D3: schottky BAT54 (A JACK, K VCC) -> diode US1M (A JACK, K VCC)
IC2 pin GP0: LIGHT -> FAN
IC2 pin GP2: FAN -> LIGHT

--

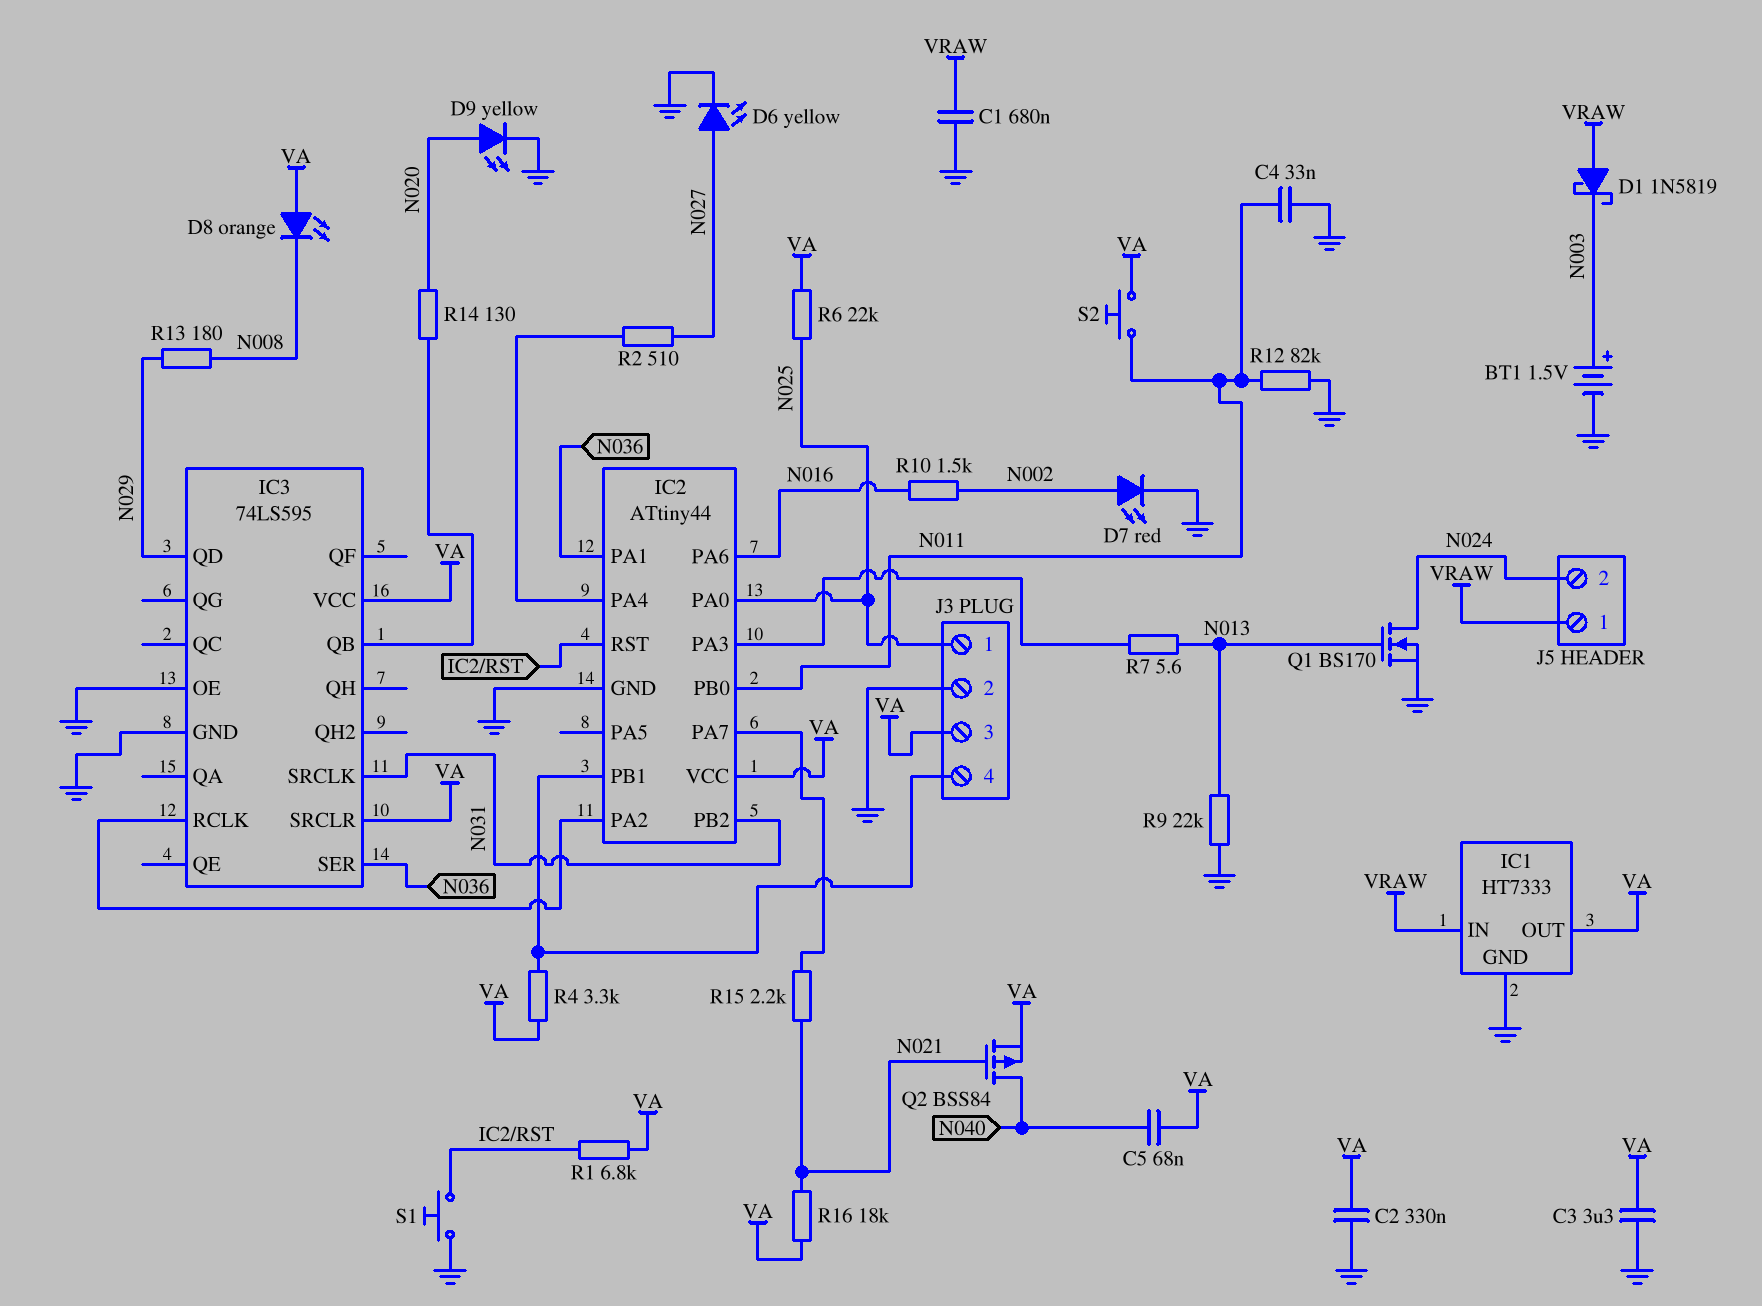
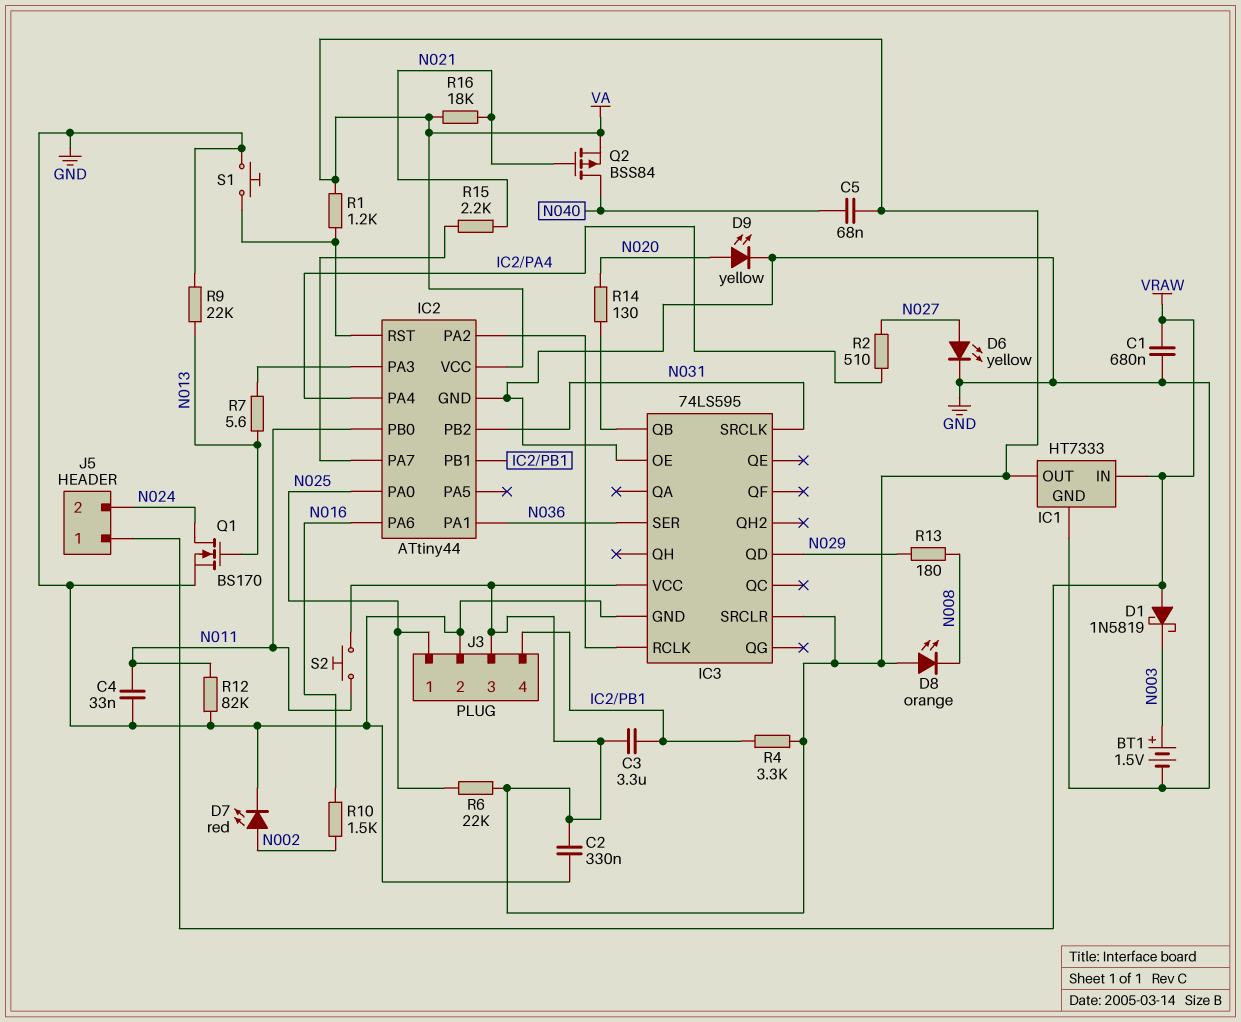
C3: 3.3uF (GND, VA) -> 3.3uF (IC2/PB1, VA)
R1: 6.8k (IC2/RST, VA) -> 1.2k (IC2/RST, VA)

==

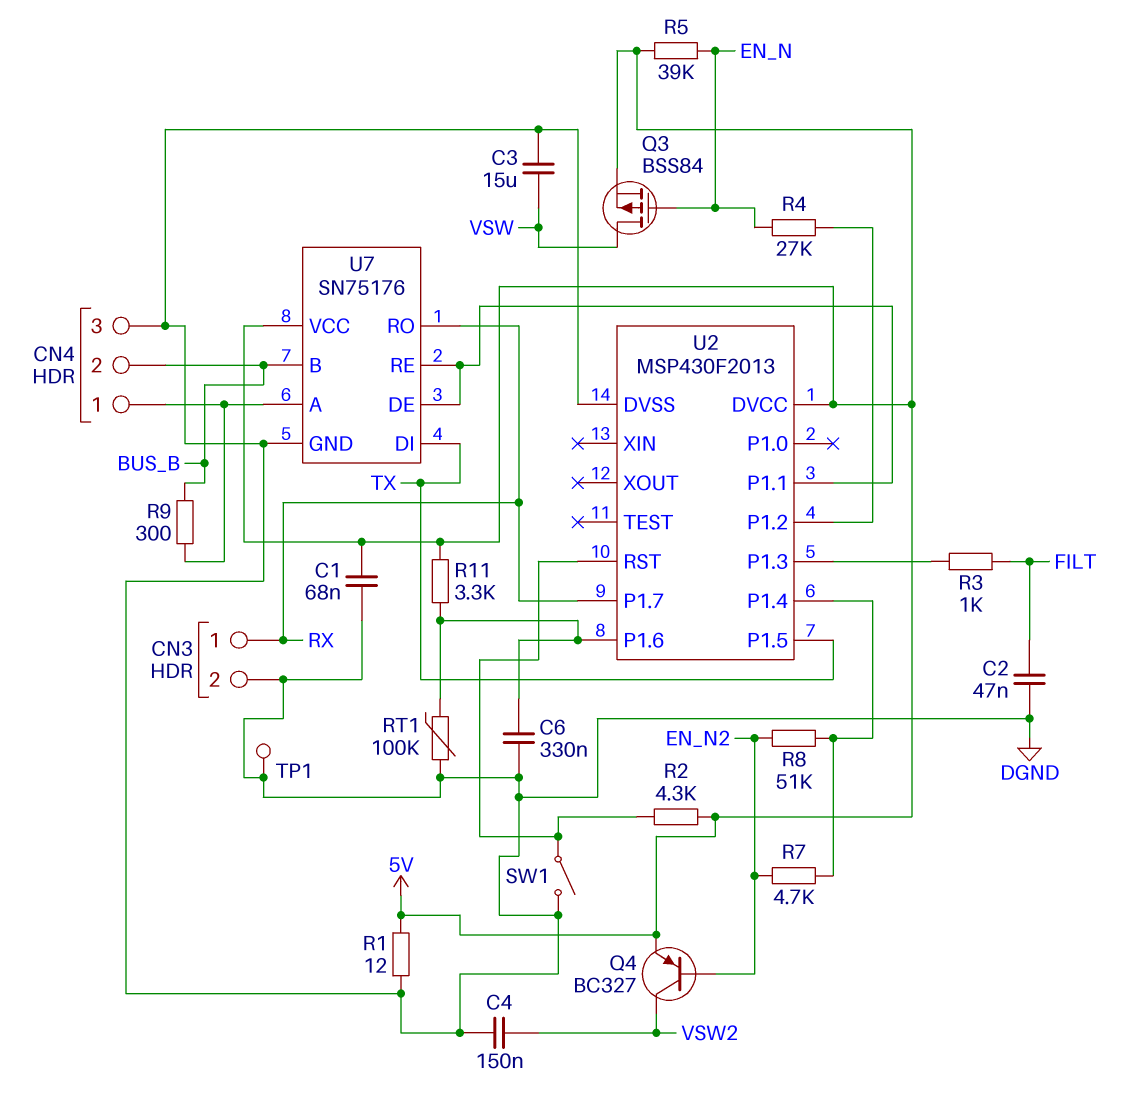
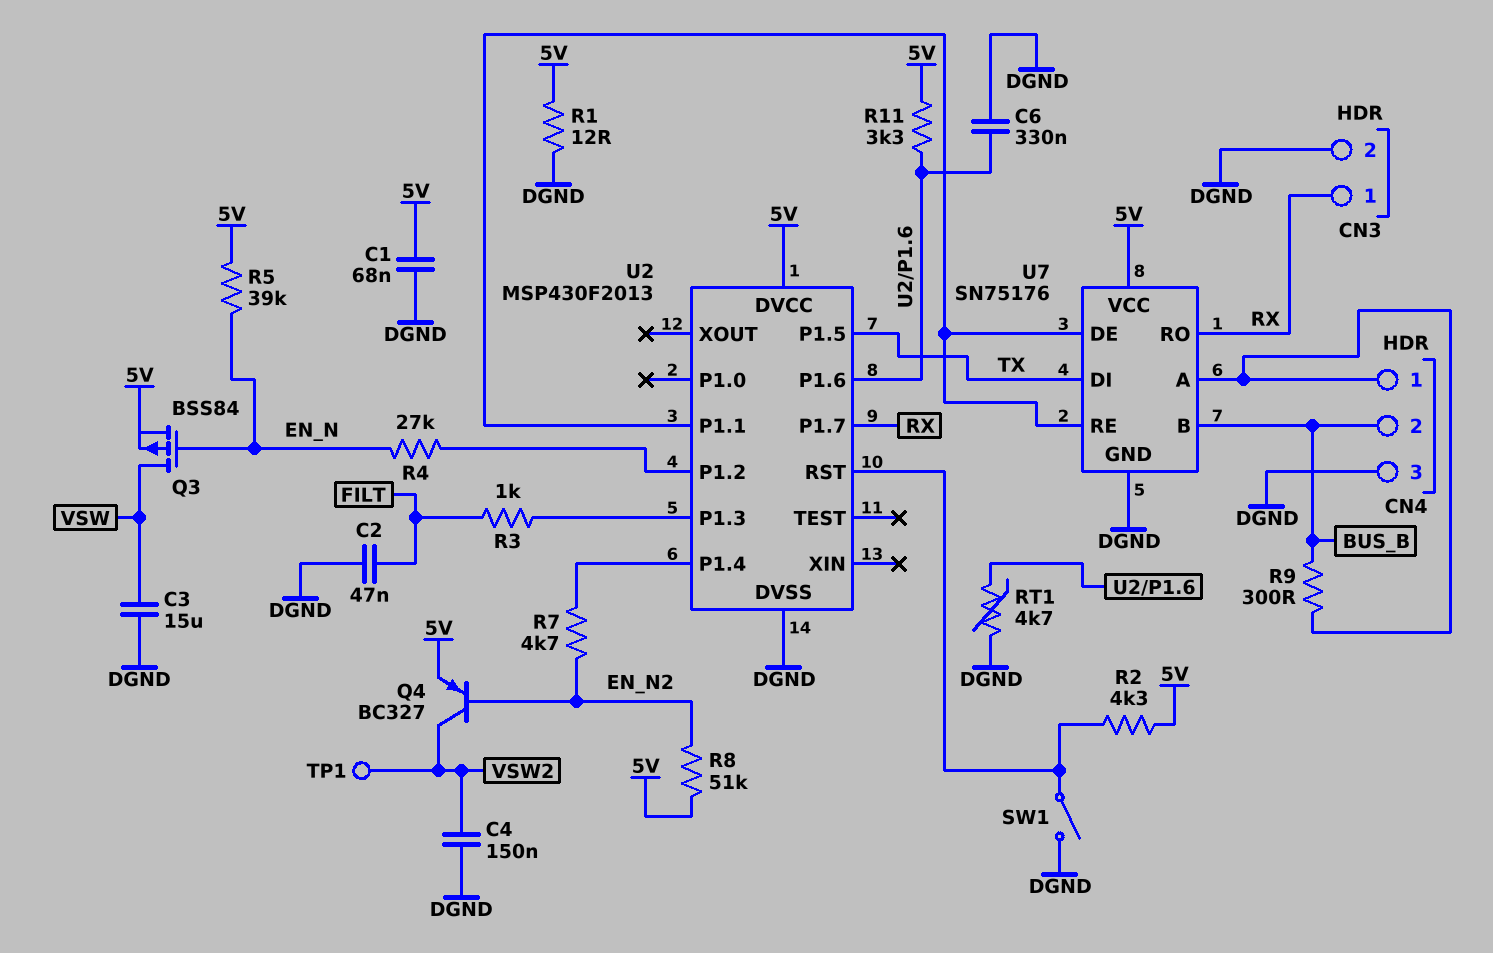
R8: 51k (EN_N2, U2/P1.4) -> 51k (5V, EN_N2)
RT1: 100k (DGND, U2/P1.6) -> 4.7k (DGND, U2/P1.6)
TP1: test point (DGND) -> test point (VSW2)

*What is being asked*
Begin at the line that has "D3: schottky BAT54" in the entries above; stop after the line that has "IC2 pin GP2: FAN -> LIGHT". Transcribe exactly those lines and no others.

*Task output*
D3: schottky BAT54 (A JACK, K VCC) -> diode US1M (A JACK, K VCC)
IC2 pin GP0: LIGHT -> FAN
IC2 pin GP2: FAN -> LIGHT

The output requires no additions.